→ Description of the task:
Below are the records; give again exactly the line with "purple cylinder [550,77,597,138] -> none", the line with "grey cup [618,116,685,202] -> none", and each line that lies between them, and nothing besides.

→ Listed records:
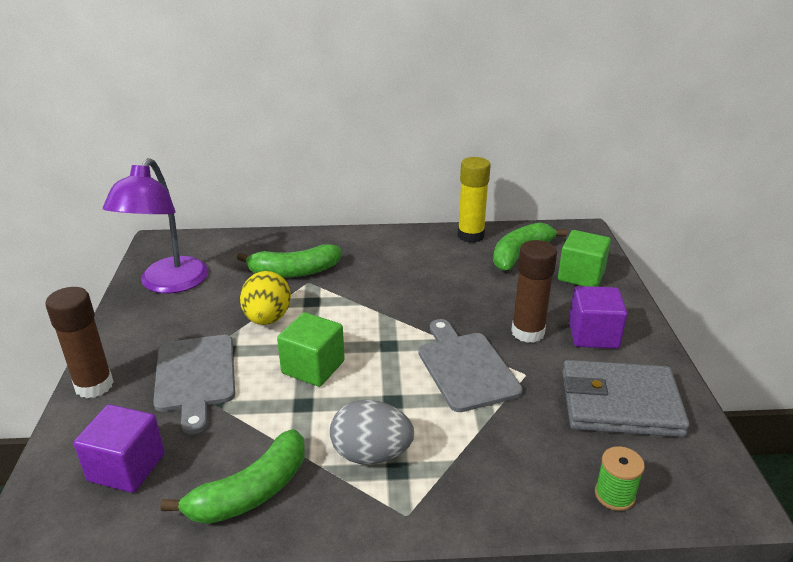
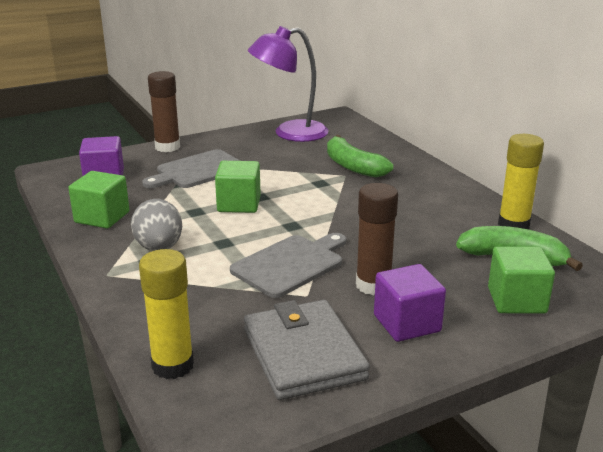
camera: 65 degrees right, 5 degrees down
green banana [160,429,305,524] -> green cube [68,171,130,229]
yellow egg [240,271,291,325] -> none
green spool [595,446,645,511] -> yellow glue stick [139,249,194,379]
---
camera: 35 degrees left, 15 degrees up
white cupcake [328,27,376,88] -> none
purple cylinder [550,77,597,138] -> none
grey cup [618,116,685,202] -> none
==
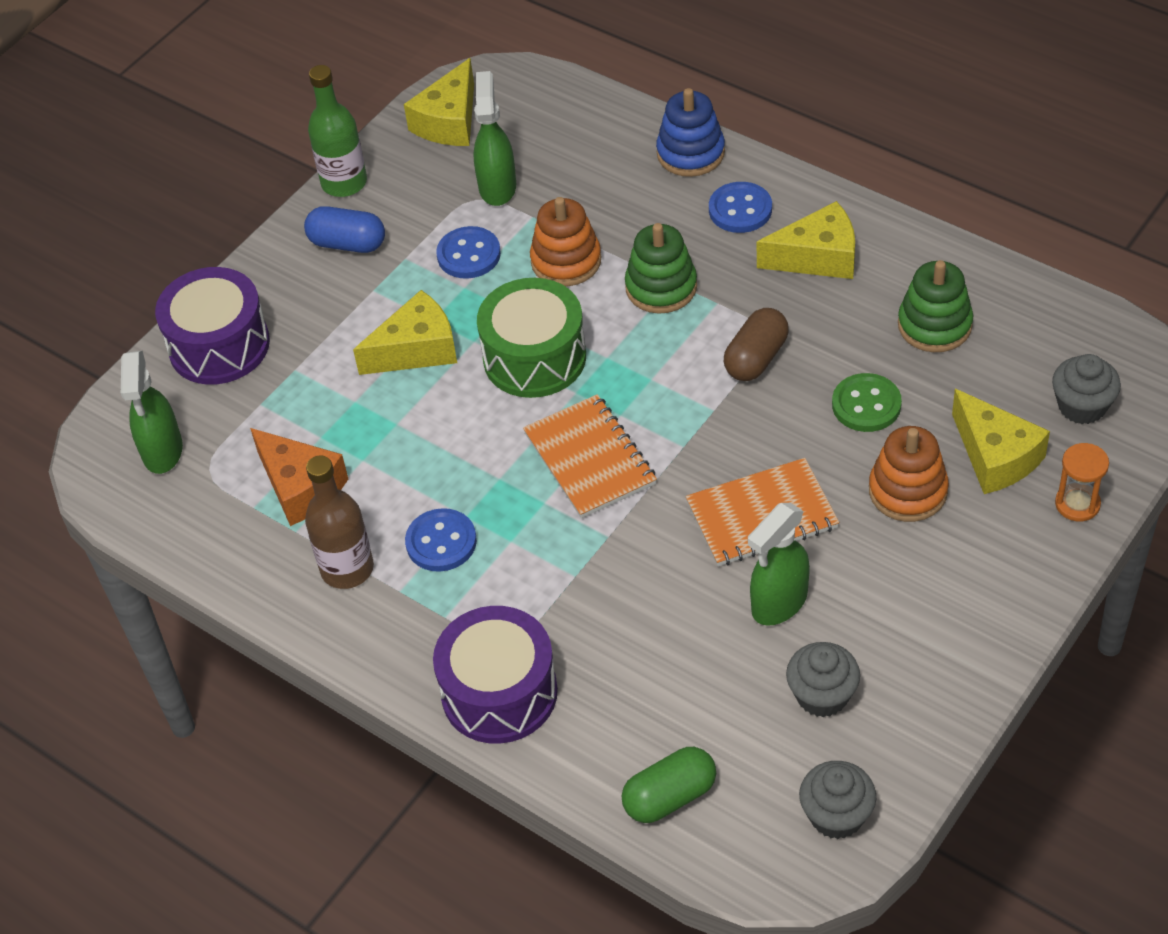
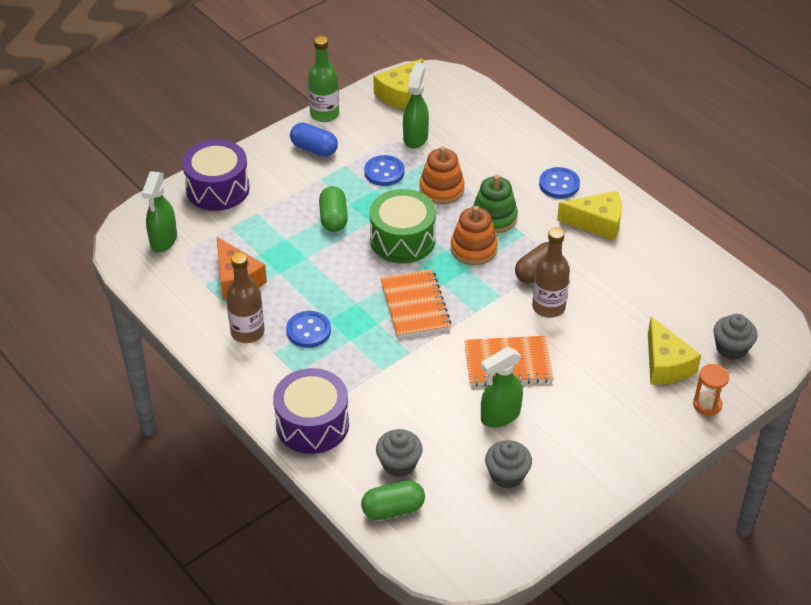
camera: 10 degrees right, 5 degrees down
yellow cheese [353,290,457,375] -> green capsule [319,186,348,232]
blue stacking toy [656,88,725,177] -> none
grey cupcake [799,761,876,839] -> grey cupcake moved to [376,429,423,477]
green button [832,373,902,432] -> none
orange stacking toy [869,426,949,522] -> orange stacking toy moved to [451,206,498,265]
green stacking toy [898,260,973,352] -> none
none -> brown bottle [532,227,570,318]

→ Answer space:
purple cylinder [550,77,597,138] -> none
grey cup [618,116,685,202] -> none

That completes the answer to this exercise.